EXERCISE OBJECTIVE: Without the pictures, write the listing out again exactly as it appears.

DATASET CONTENT:
•••••
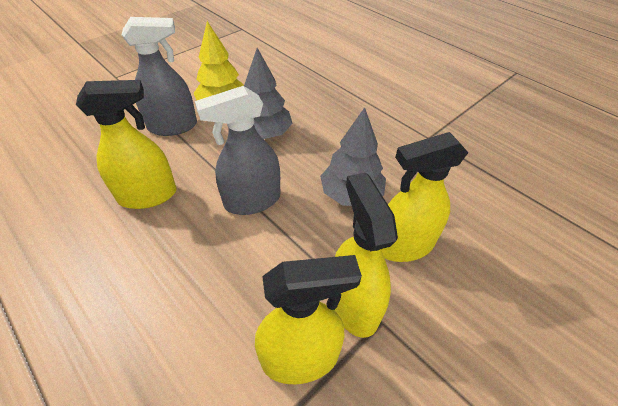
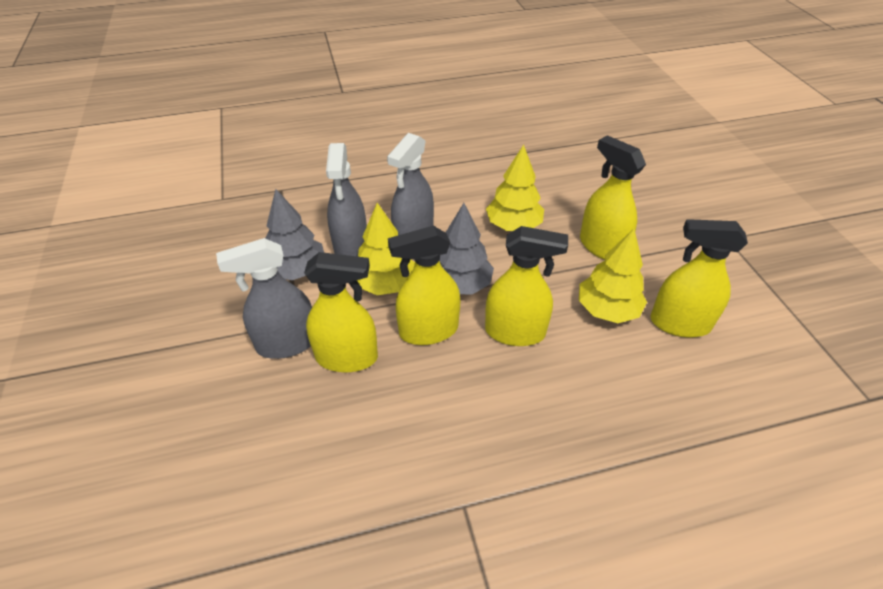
grey spray bottle: 2 -> 3
yellow spray bottle: 4 -> 5
yellow tree: 1 -> 3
•••••
FINISHED TASK:
grey spray bottle: 2 -> 3
yellow spray bottle: 4 -> 5
yellow tree: 1 -> 3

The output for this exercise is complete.